**Problem requirements**
From the data, copy out every line in which the word "first" appears.

Before-and-after object lists
-=-=-
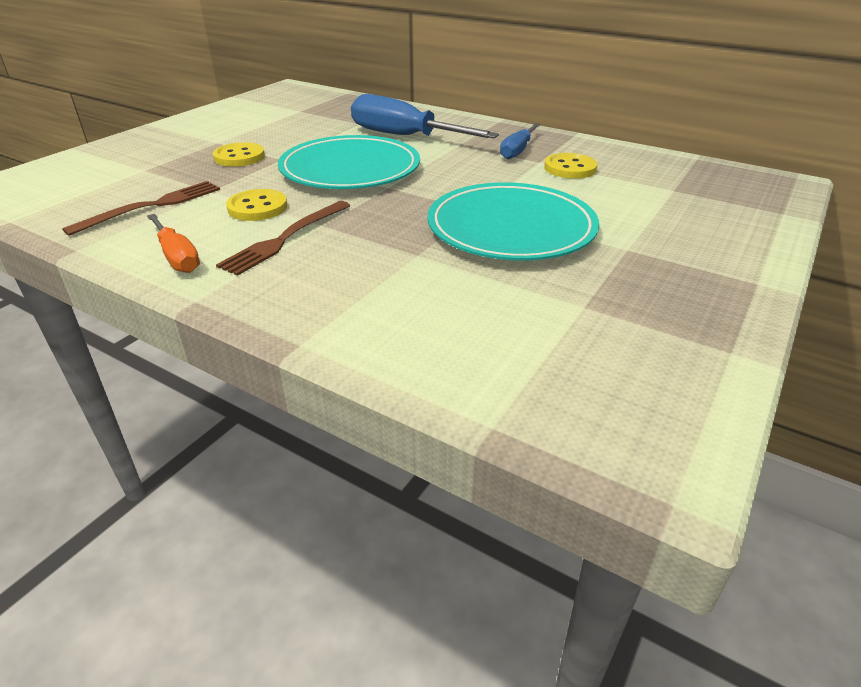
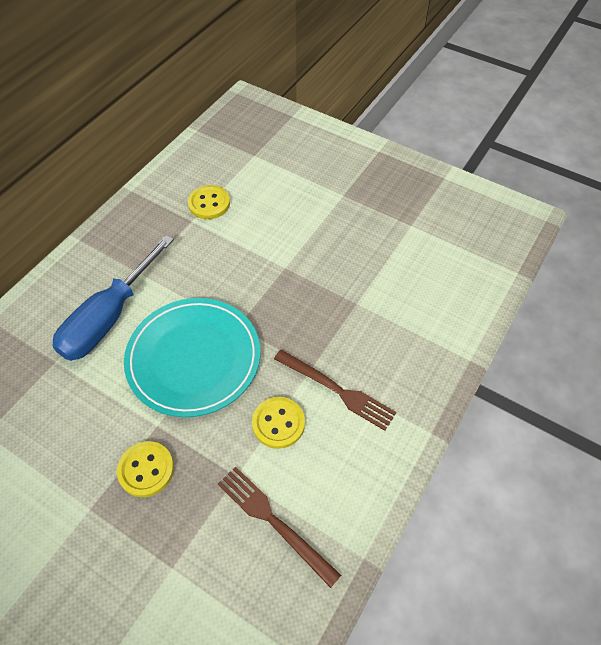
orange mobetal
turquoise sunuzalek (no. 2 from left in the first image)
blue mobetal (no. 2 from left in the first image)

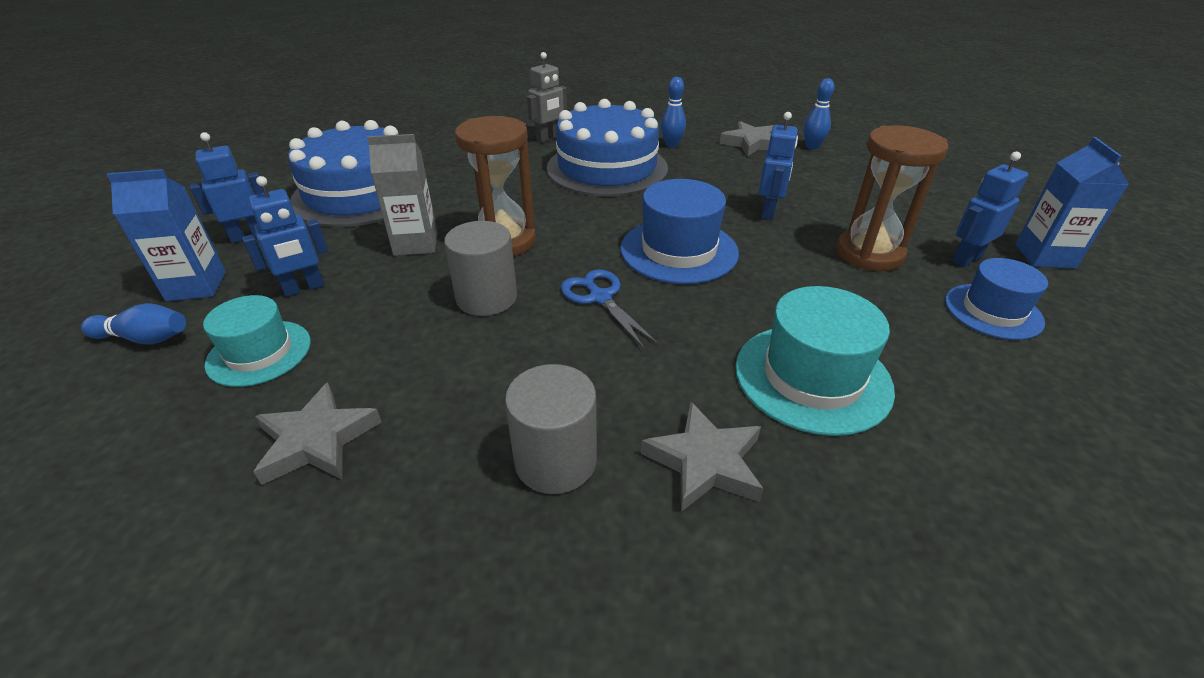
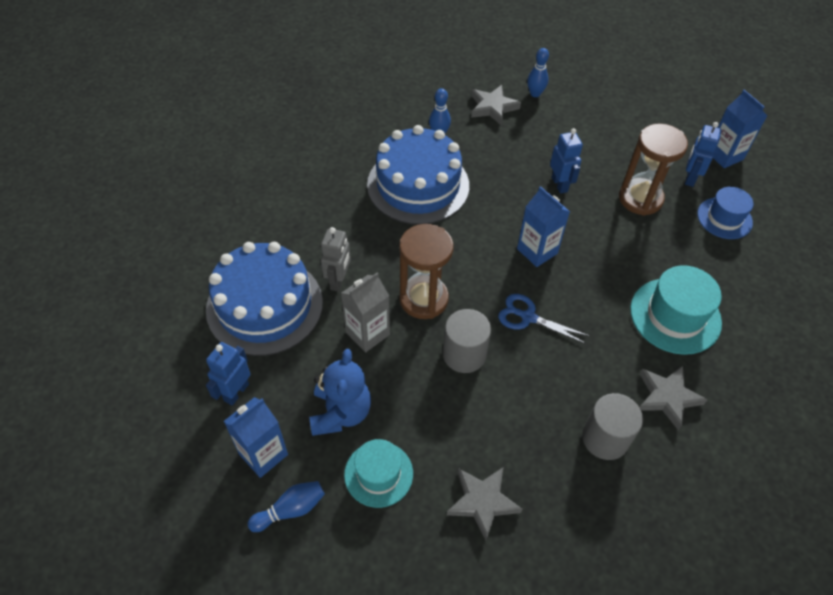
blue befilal
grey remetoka
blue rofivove (no. 2 from left)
-=-=-
**Answer for the task**
turquoise sunuzalek (no. 2 from left in the first image)
blue mobetal (no. 2 from left in the first image)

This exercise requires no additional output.